What you have to do
Count, please, the lines in the listing below that contain "moved", and reply with the count only.

Records for the exercise
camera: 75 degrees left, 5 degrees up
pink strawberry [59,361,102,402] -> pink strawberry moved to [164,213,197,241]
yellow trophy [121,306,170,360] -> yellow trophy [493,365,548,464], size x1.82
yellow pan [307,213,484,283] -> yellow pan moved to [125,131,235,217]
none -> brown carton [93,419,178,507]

Solution below
2